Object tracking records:
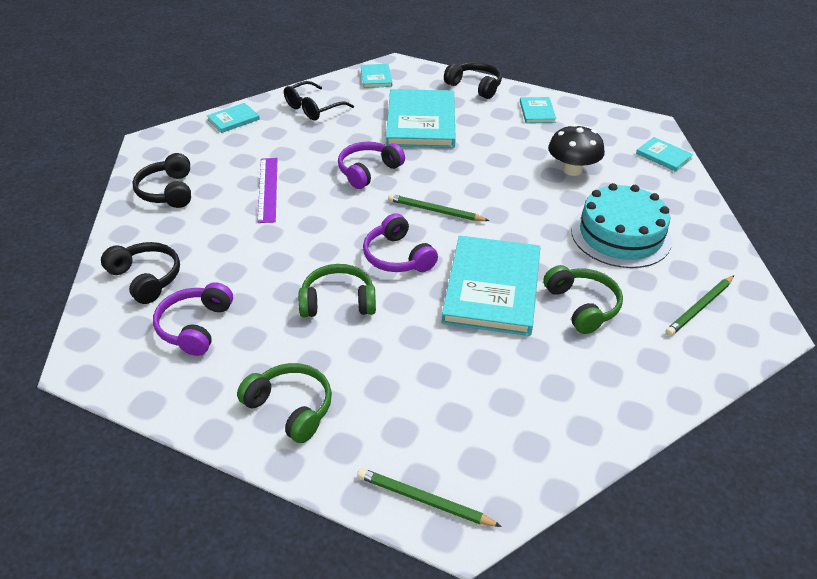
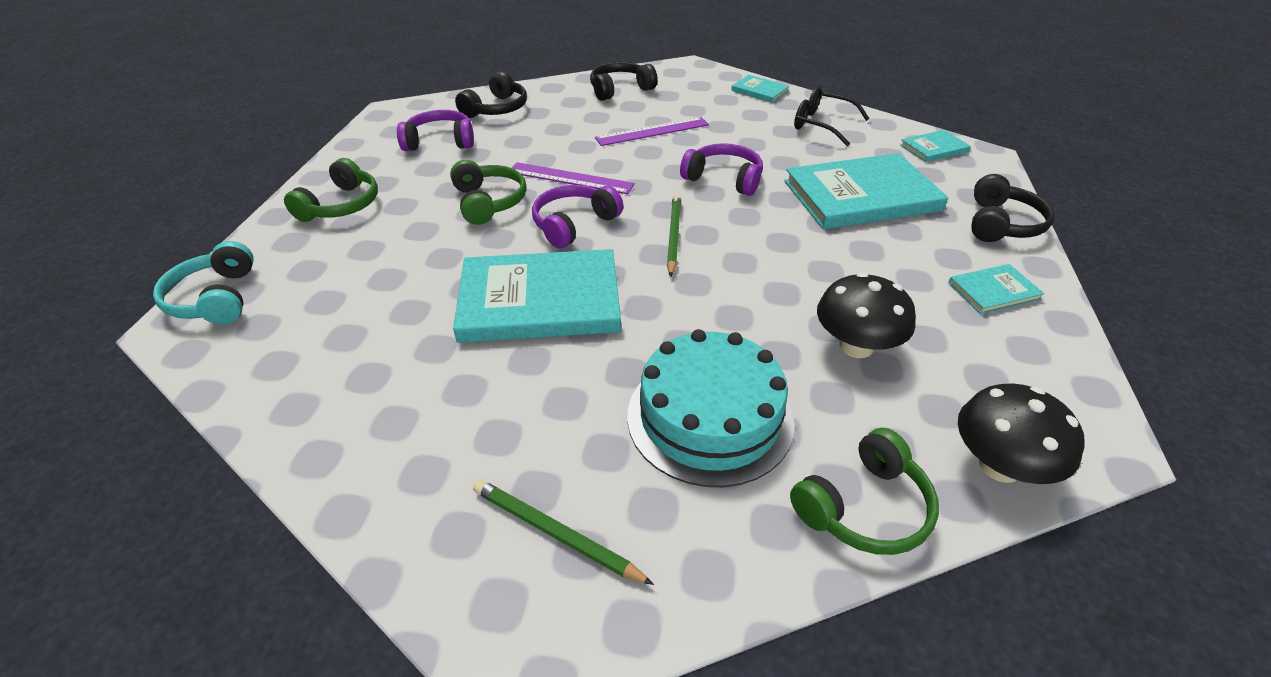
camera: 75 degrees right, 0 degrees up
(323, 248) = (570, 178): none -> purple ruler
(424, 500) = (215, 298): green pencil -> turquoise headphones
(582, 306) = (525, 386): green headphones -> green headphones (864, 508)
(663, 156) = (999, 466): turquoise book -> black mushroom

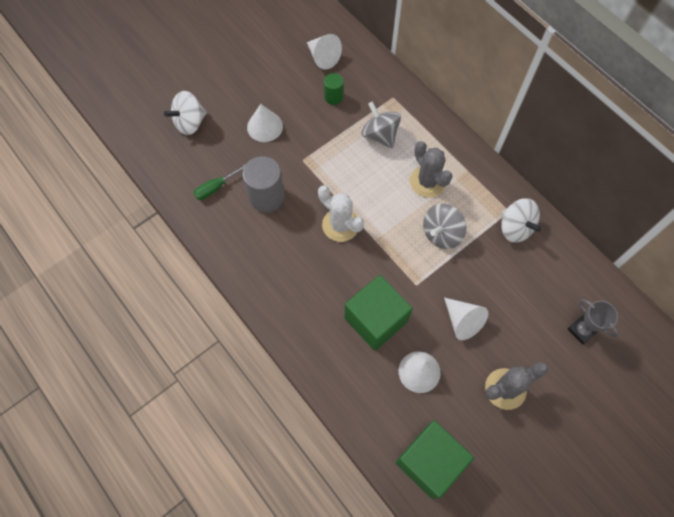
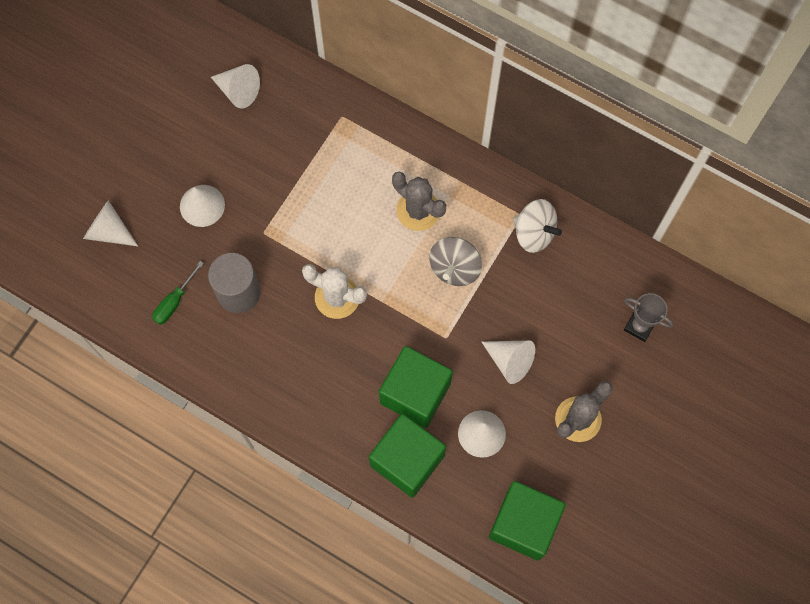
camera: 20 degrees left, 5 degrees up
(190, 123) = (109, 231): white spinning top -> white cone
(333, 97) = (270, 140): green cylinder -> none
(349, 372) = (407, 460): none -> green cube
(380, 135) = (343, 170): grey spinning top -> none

PROBLEM:
Your answer should be the lines above, word for word, from the line with "(663, 156) = (999, 466): turquoise" through the line with "(349, 372) = (407, 460): none -> green cube", minus the pictures.

FINISHED EXERCISE:
(663, 156) = (999, 466): turquoise book -> black mushroom

camera: 20 degrees left, 5 degrees up
(190, 123) = (109, 231): white spinning top -> white cone
(333, 97) = (270, 140): green cylinder -> none
(349, 372) = (407, 460): none -> green cube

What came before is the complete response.